+++ GIVEN INFORMATION

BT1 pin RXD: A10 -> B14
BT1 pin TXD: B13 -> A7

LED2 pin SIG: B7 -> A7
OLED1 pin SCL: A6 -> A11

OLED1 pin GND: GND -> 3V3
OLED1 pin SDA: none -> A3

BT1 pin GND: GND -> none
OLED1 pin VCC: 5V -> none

++++++
+++ GIVEN INFORMATION

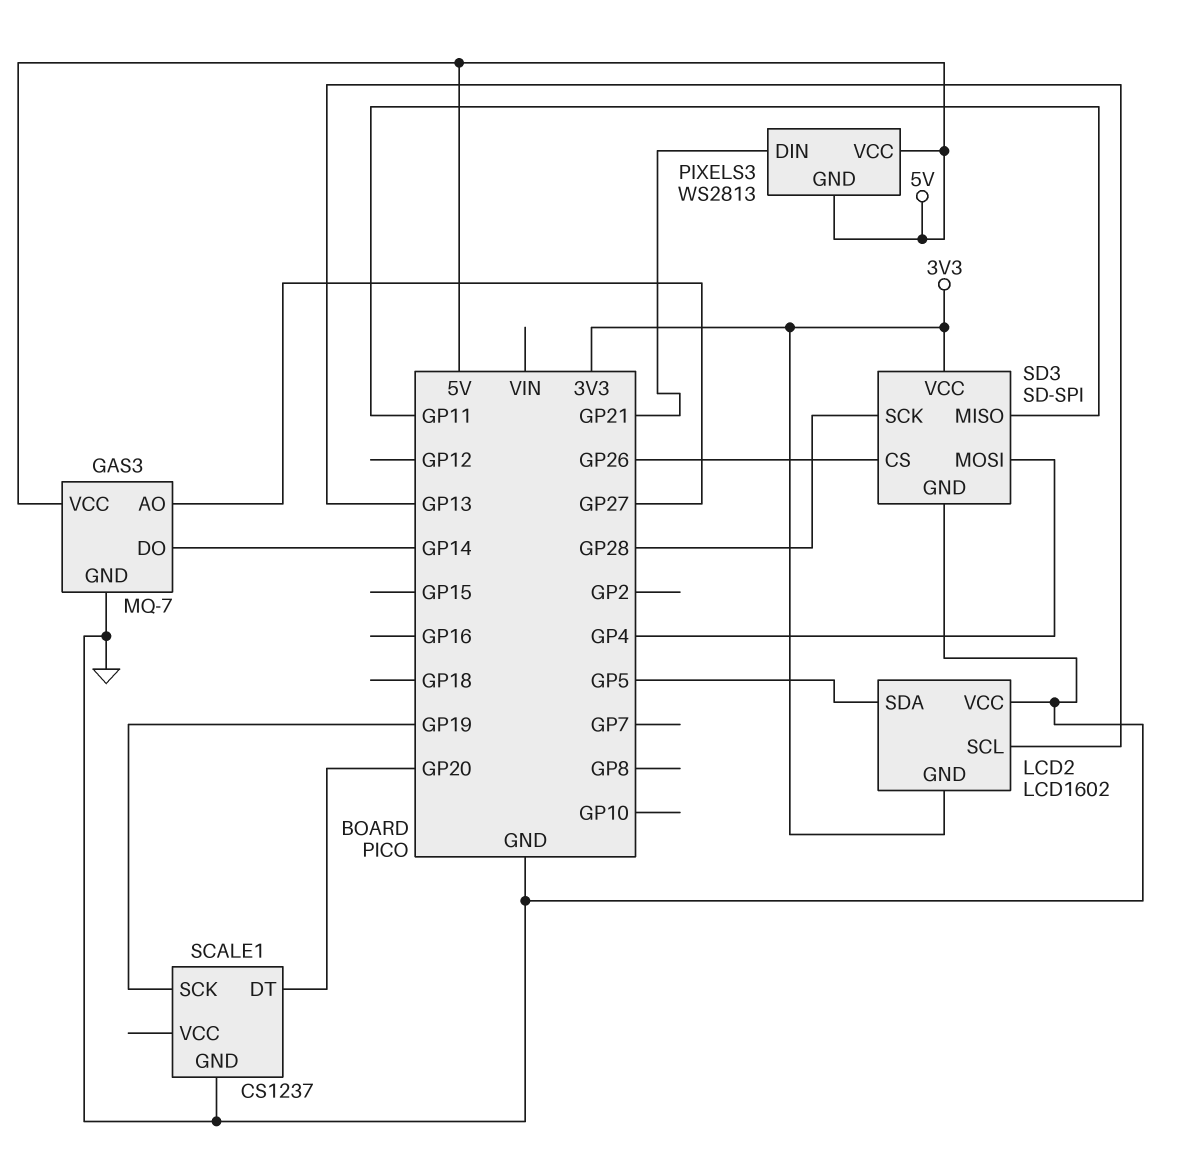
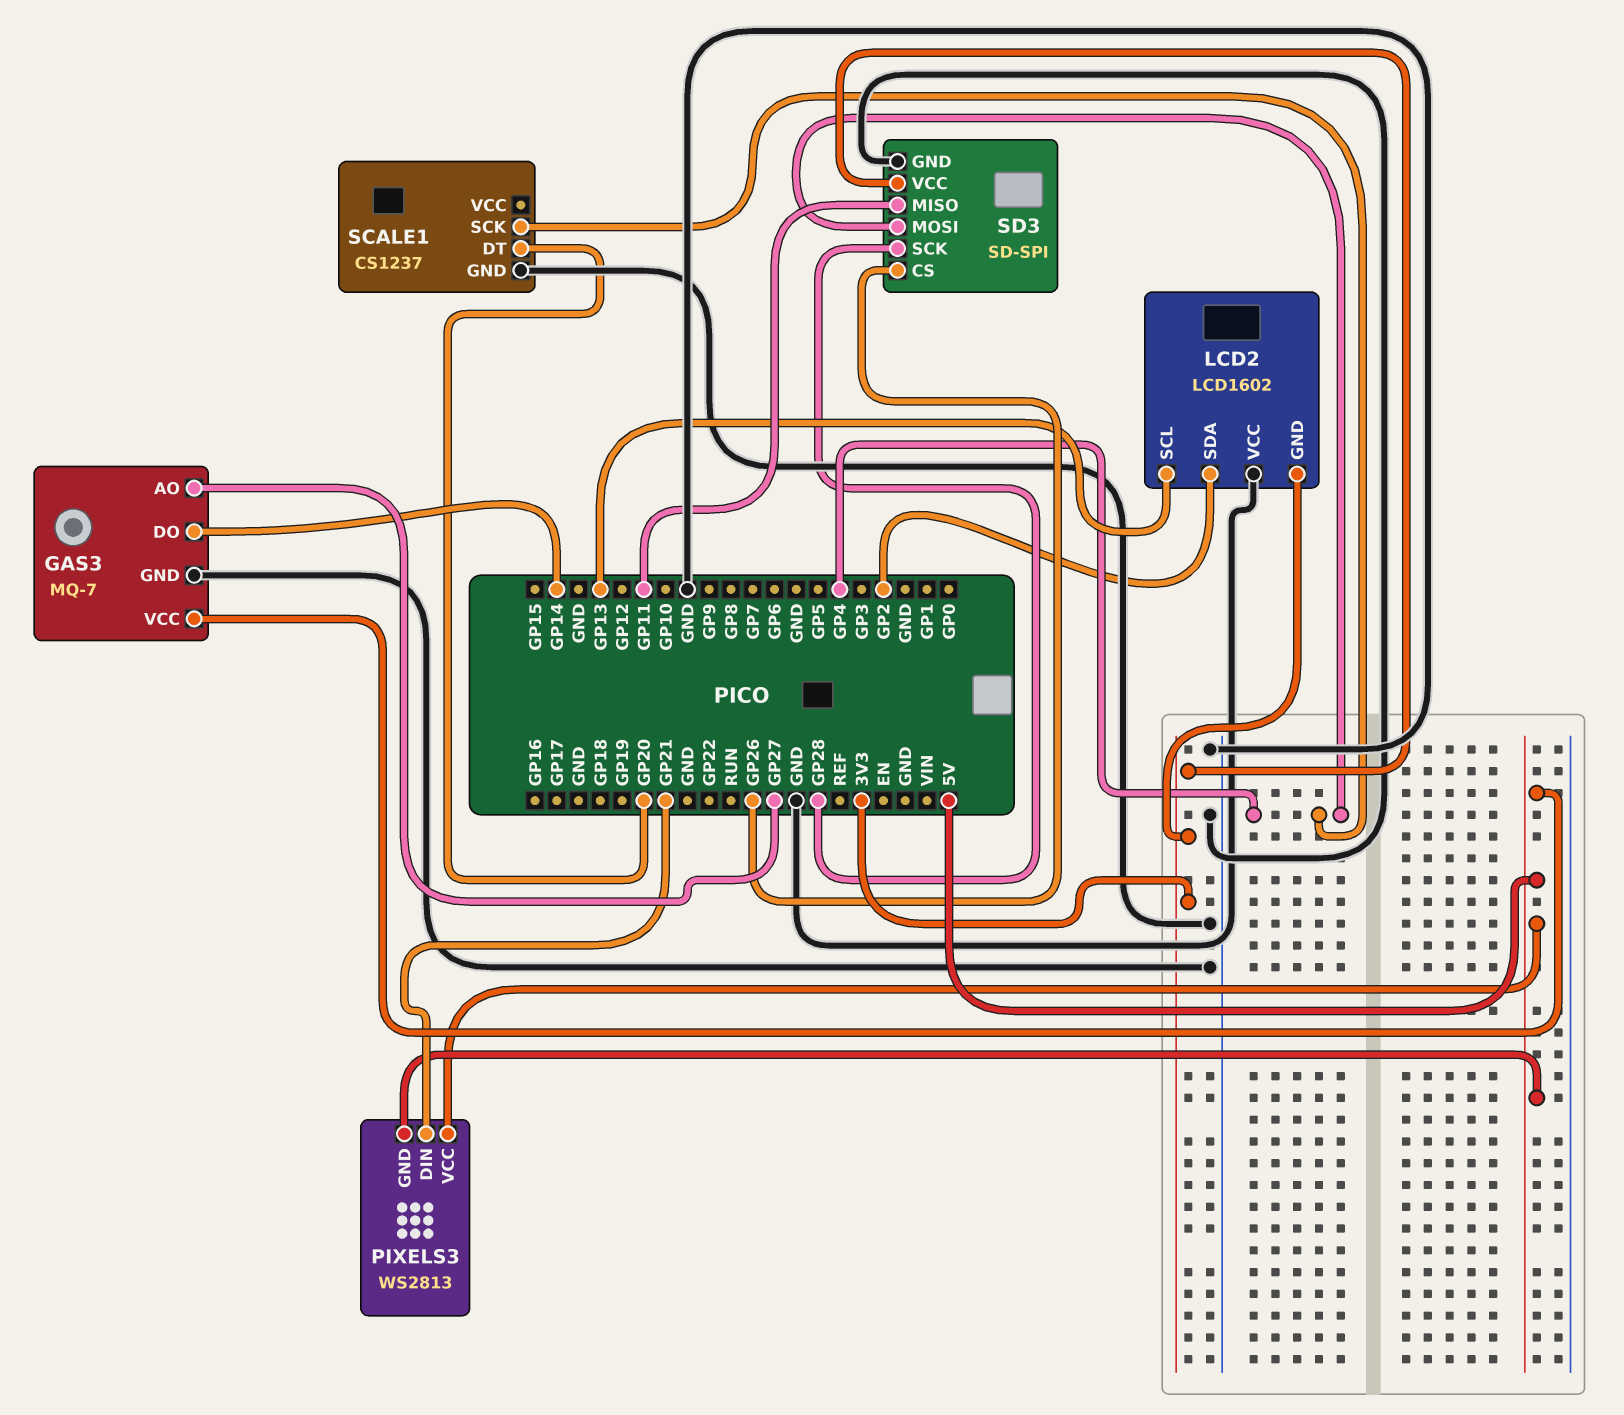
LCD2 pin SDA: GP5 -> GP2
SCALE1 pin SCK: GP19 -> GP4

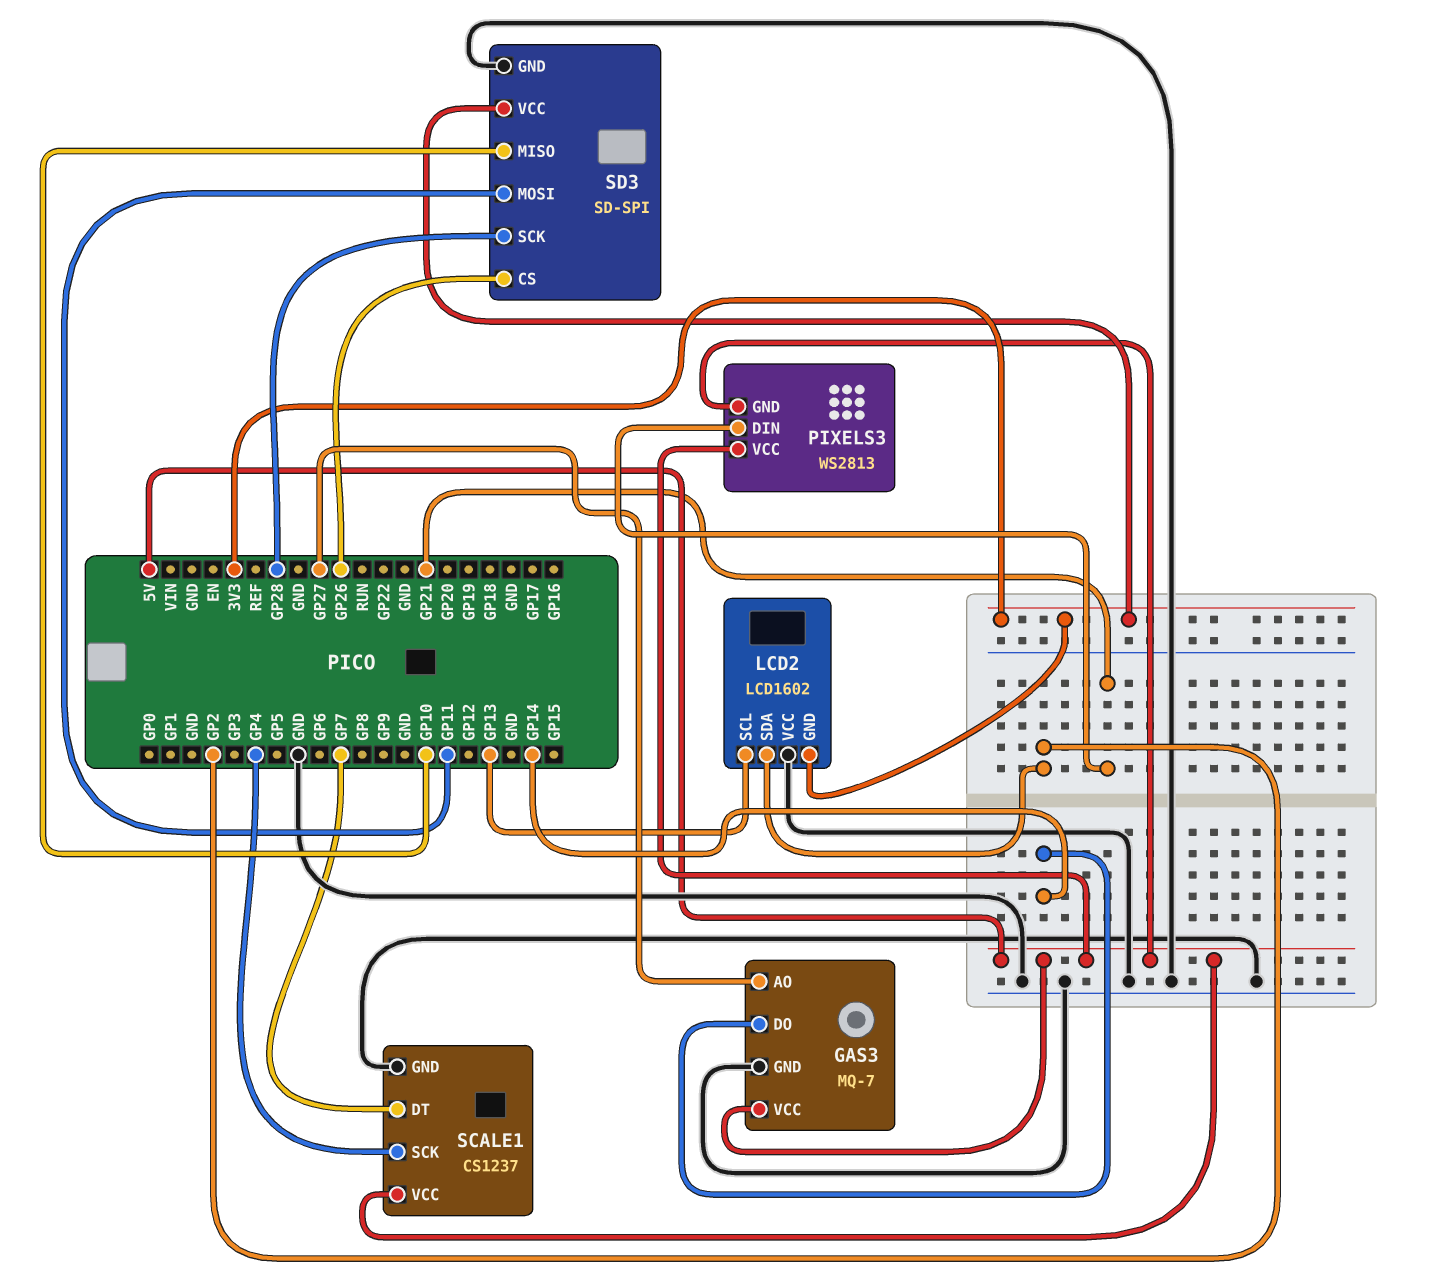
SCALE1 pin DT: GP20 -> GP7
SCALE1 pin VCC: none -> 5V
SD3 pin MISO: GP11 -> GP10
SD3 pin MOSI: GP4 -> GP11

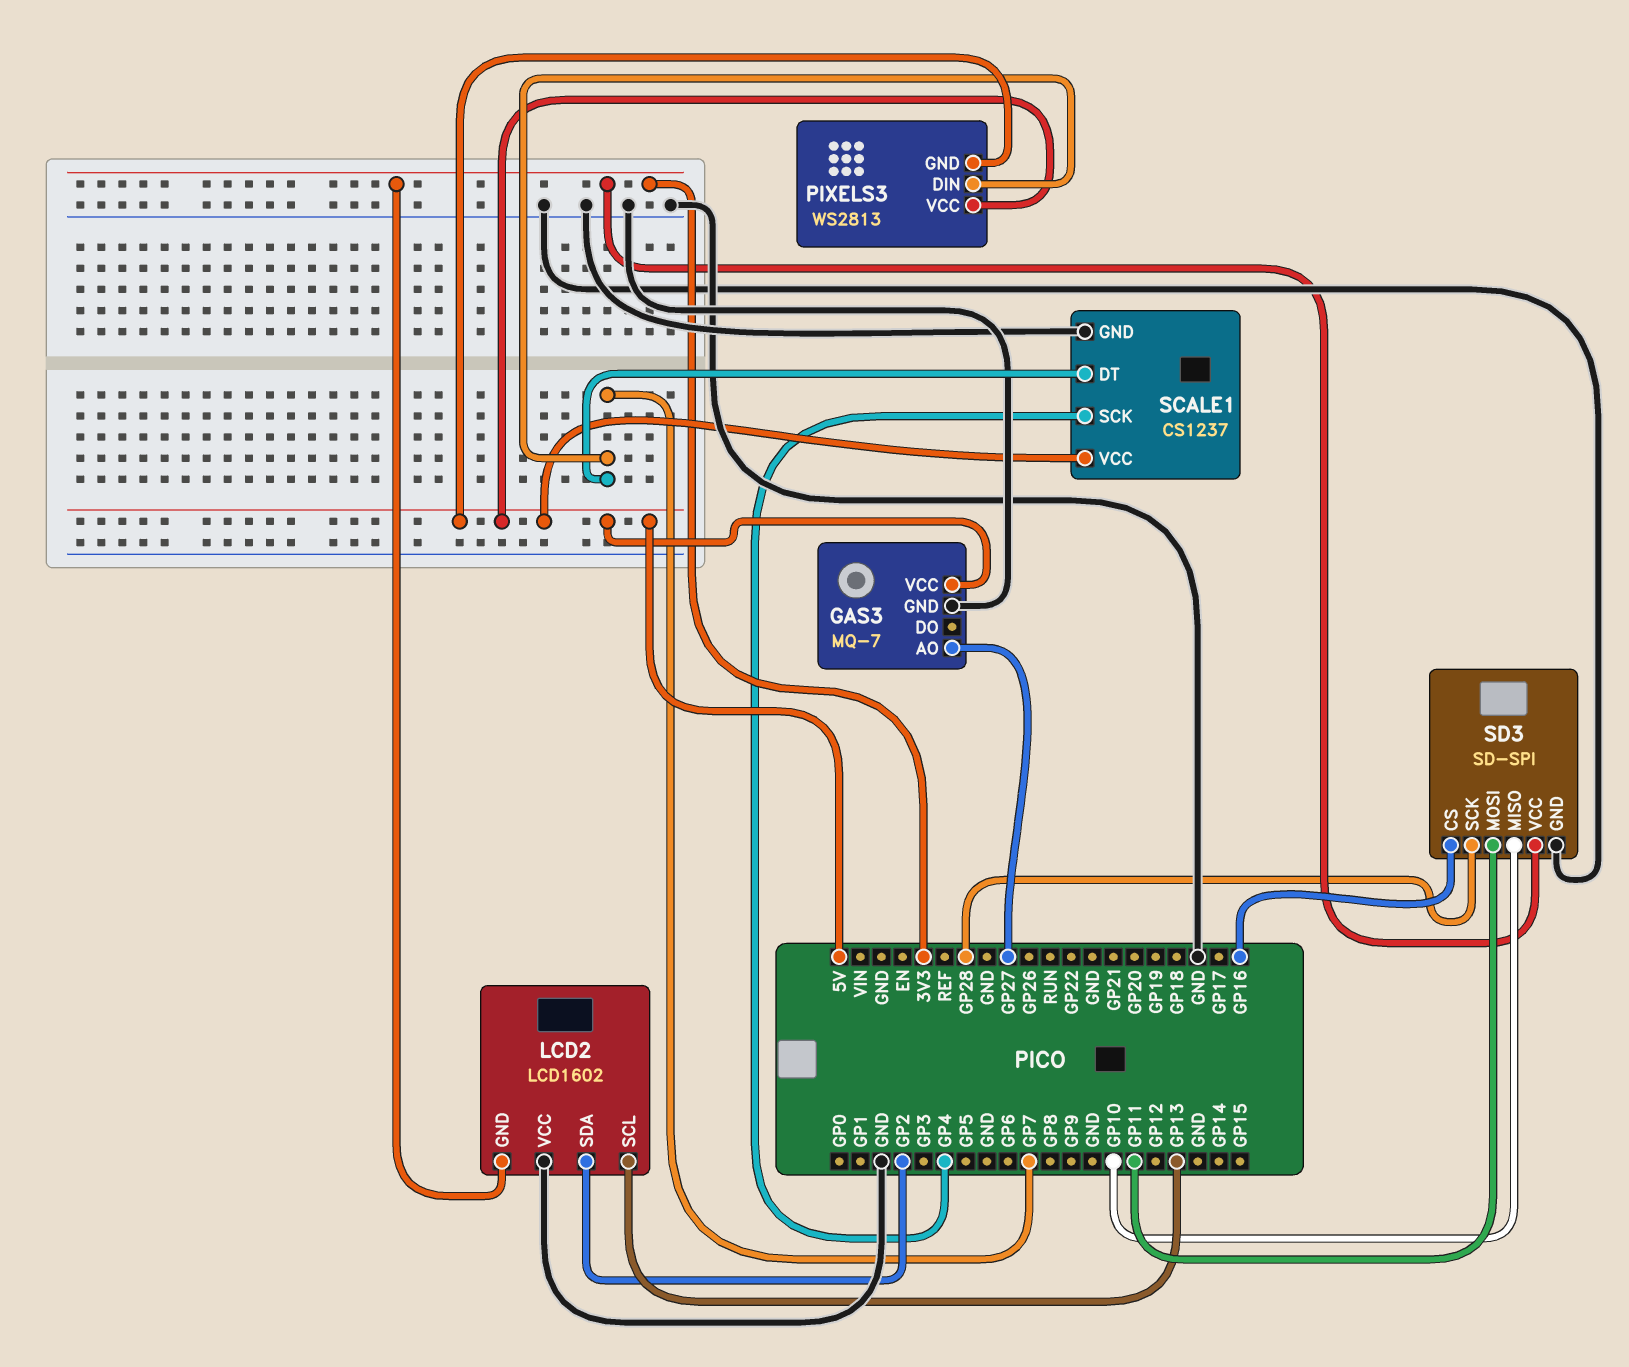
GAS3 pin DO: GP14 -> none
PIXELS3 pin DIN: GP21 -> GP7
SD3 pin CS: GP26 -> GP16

++++++

### PROBLEM REQUIREMENTS
The material above holds pictures; leave them out. Repeat exactly the lines from the one containing "SD3 pin MISO: GP11 -> GP10" through the one containing "SD3 pin CS: GP26 -> GP16", and nothing else.

### RESPONSE TO THIS EXERCISE
SD3 pin MISO: GP11 -> GP10
SD3 pin MOSI: GP4 -> GP11

GAS3 pin DO: GP14 -> none
PIXELS3 pin DIN: GP21 -> GP7
SD3 pin CS: GP26 -> GP16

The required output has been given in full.